*** Block opens ***

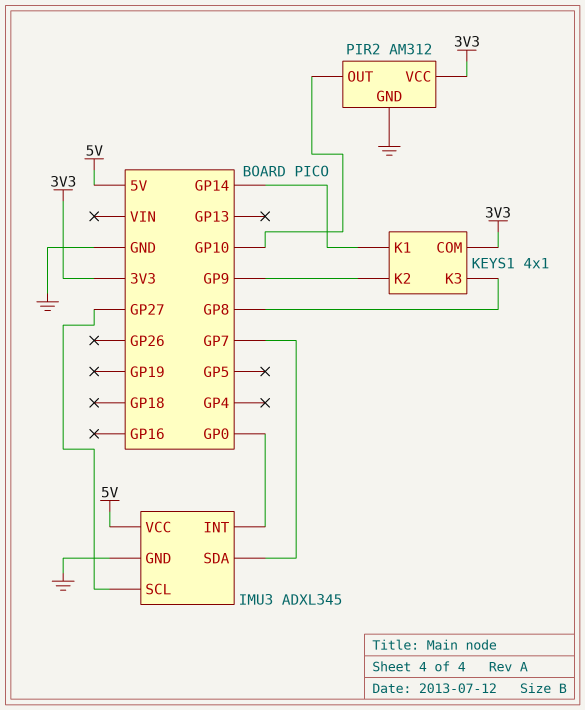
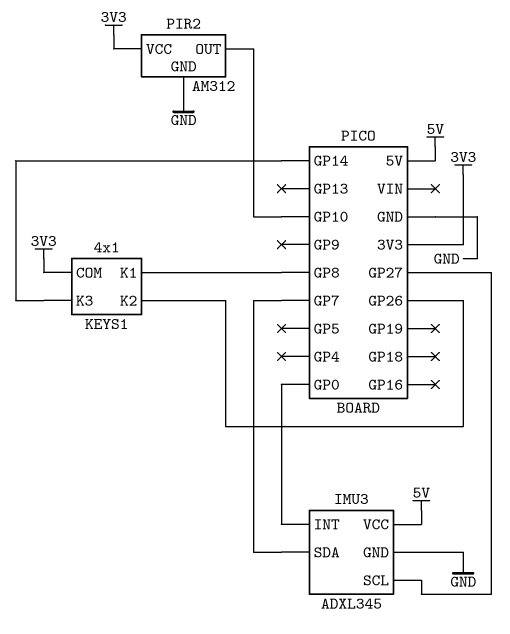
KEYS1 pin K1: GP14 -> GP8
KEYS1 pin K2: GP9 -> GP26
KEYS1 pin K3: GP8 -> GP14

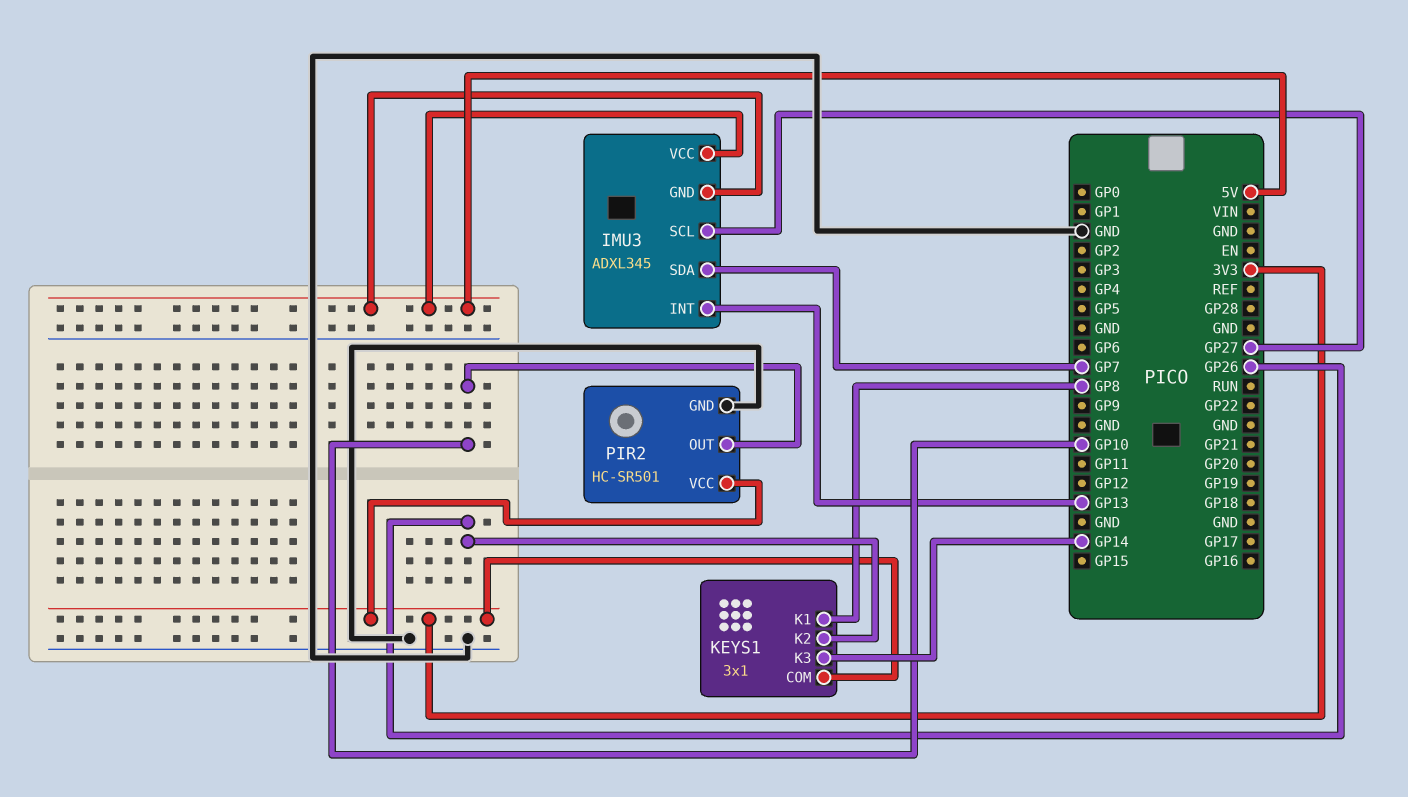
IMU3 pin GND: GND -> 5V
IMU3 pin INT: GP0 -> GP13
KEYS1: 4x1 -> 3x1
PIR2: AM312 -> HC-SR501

*** Block closes ***

WHAT IS BEING ASKED>
Copy every line above exactly, leaving no picture in the copy.

SOLUTION TO THIS EXERCISE>
KEYS1 pin K1: GP14 -> GP8
KEYS1 pin K2: GP9 -> GP26
KEYS1 pin K3: GP8 -> GP14

IMU3 pin GND: GND -> 5V
IMU3 pin INT: GP0 -> GP13
KEYS1: 4x1 -> 3x1
PIR2: AM312 -> HC-SR501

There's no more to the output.